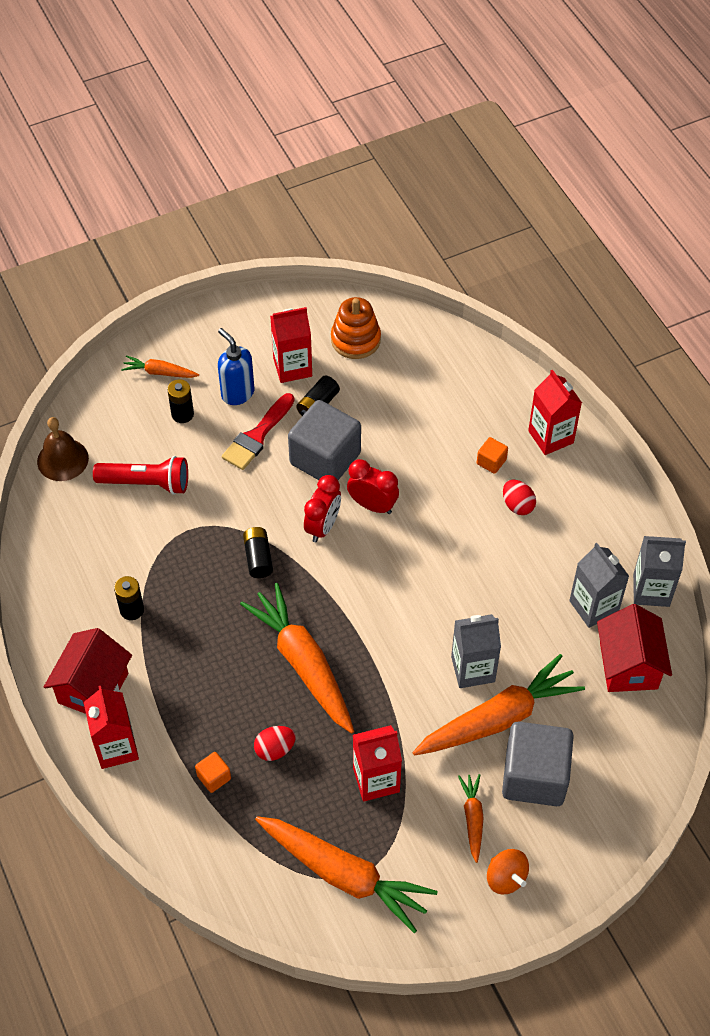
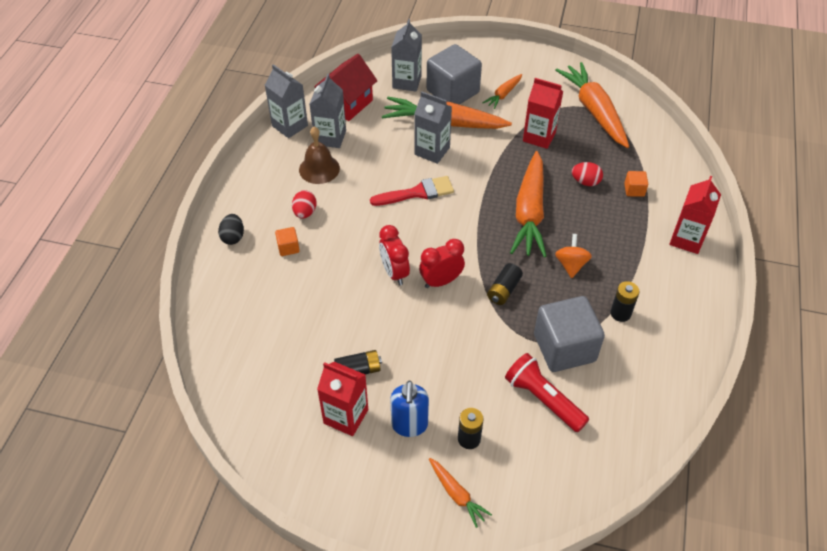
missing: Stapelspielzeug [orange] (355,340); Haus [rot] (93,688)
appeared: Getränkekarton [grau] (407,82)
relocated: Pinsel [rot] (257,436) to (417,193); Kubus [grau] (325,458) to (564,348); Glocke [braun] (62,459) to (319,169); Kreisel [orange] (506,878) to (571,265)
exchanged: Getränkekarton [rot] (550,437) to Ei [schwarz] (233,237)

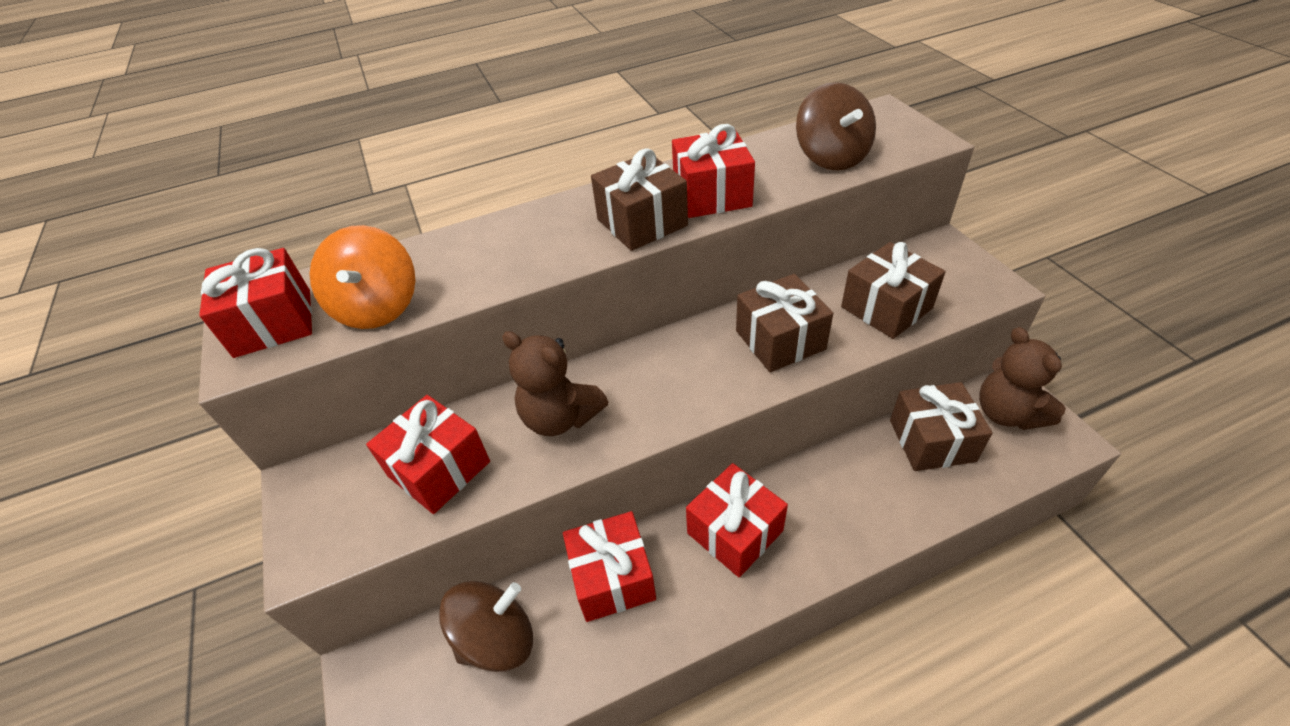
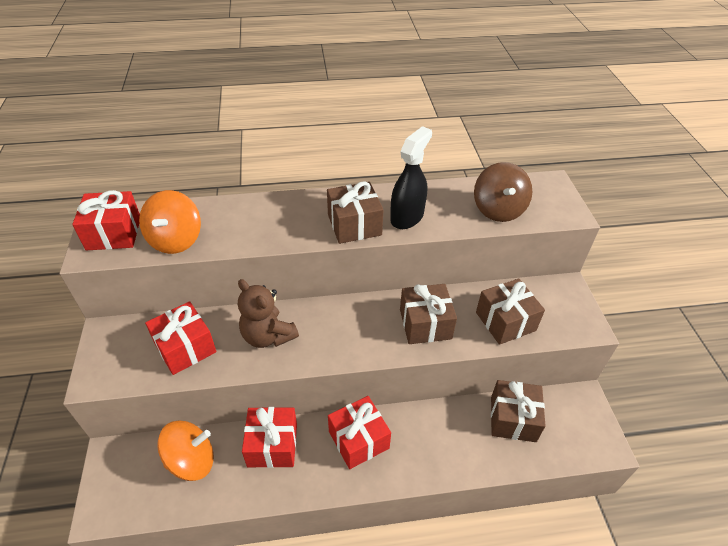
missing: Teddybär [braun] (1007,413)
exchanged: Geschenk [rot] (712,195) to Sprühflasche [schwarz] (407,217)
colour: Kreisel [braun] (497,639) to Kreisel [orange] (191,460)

— DIRECTIONS FOR THIS TASK —
Look above for the line with "relocated: Pinsel [rot]" and the line with "missing: Teddybär [braun] (1007,413)". Give again exactly those two lines and all lines between them, pictures excluded.

— ANSWER SECTION —
relocated: Pinsel [rot] (257,436) to (417,193); Kubus [grau] (325,458) to (564,348); Glocke [braun] (62,459) to (319,169); Kreisel [orange] (506,878) to (571,265)
exchanged: Getränkekarton [rot] (550,437) to Ei [schwarz] (233,237)

missing: Teddybär [braun] (1007,413)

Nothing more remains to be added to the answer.